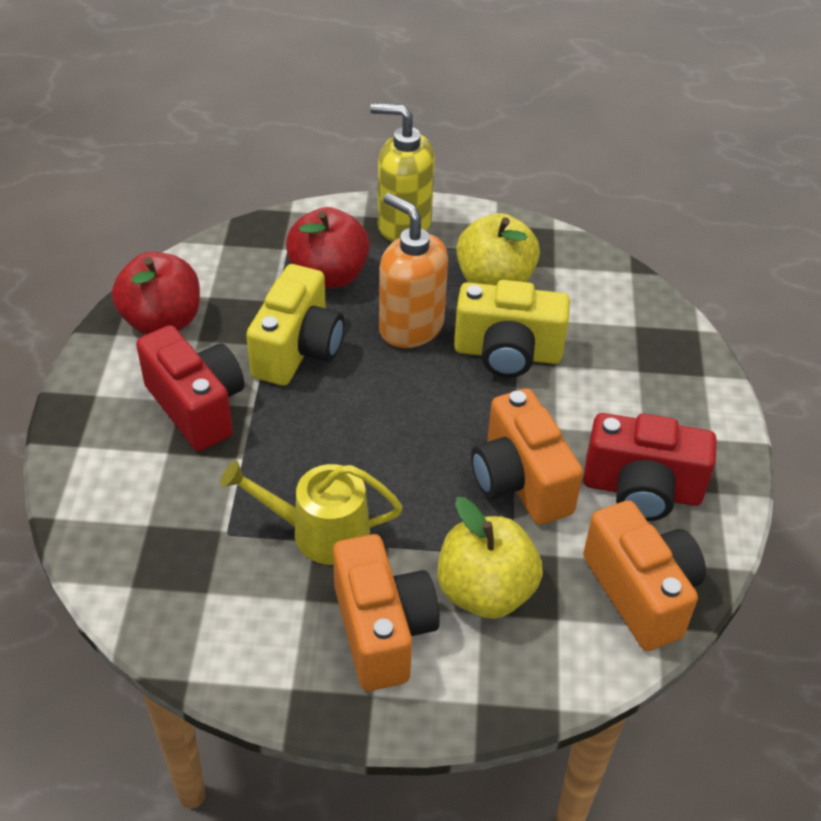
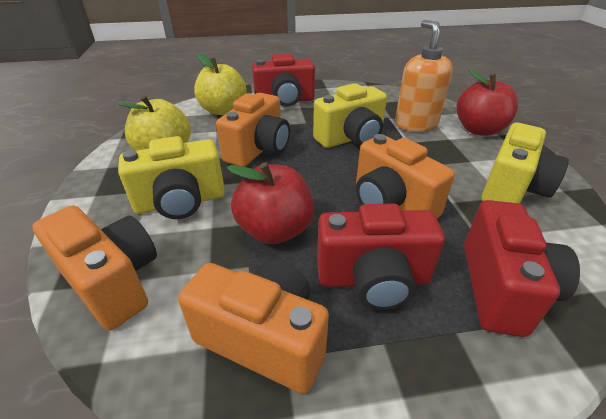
orange camera: 3 -> 4
red camera: 2 -> 3
yellow camera: 2 -> 3
yellow soap dispenser: 1 -> 0
yellow watering can: 1 -> 0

---+---

◆ Assigned task
Leave out the pictures; repeat the data exactly.

◆ Response to this exercise
orange camera: 3 -> 4
red camera: 2 -> 3
yellow camera: 2 -> 3
yellow soap dispenser: 1 -> 0
yellow watering can: 1 -> 0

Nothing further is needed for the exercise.